**** Records supplied

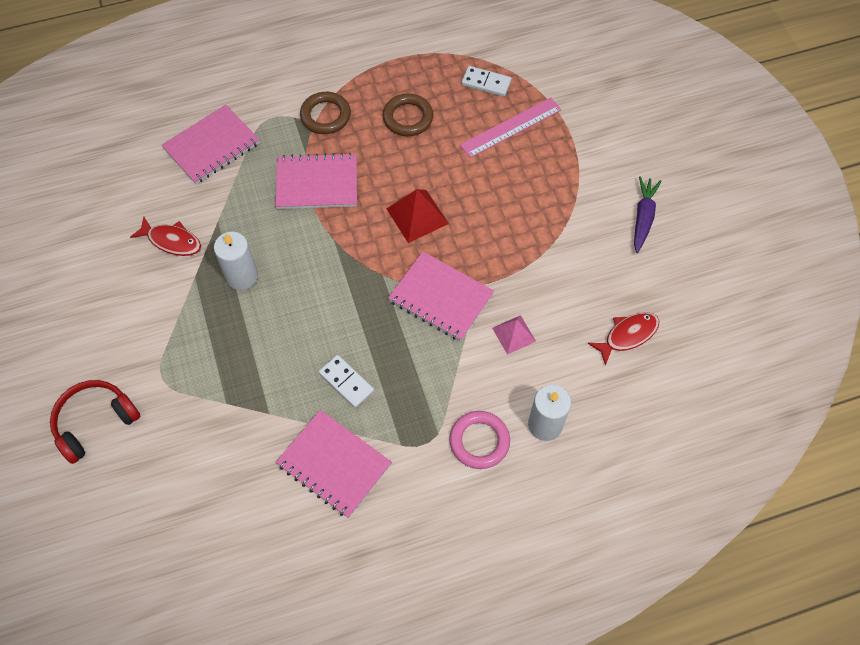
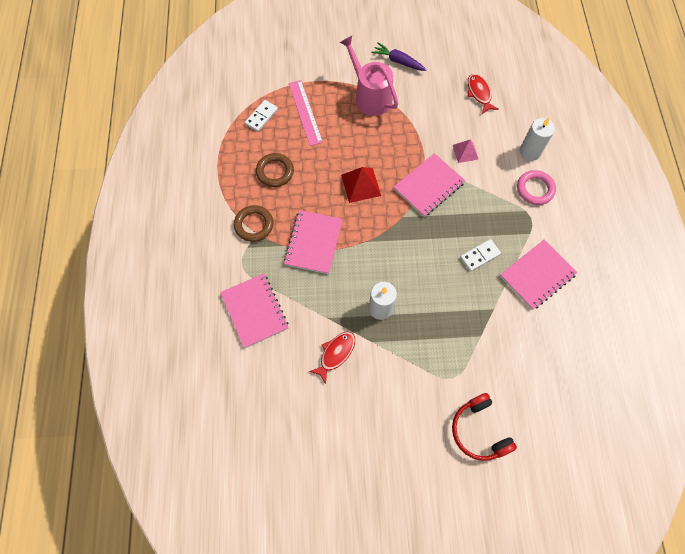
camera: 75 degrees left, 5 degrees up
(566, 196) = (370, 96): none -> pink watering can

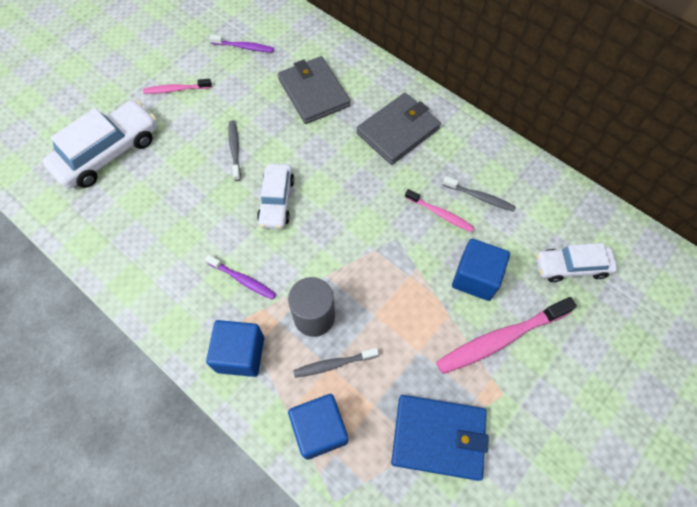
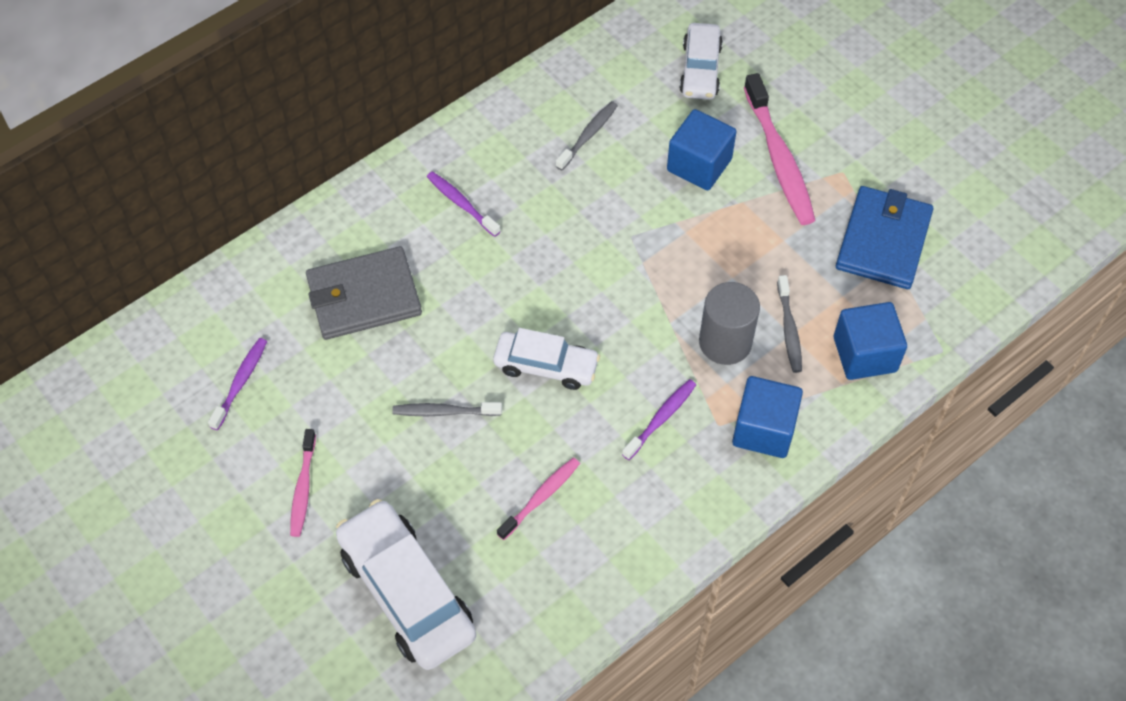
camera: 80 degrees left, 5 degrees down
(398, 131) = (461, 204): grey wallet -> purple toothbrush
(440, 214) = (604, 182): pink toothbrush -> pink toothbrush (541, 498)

********

Exercise description >>
Exactly as written, restate all of the data, leaving out the images.

Solution to the exercise >>
camera: 75 degrees left, 5 degrees up
(566, 196) = (370, 96): none -> pink watering can

camera: 80 degrees left, 5 degrees down
(398, 131) = (461, 204): grey wallet -> purple toothbrush
(440, 214) = (604, 182): pink toothbrush -> pink toothbrush (541, 498)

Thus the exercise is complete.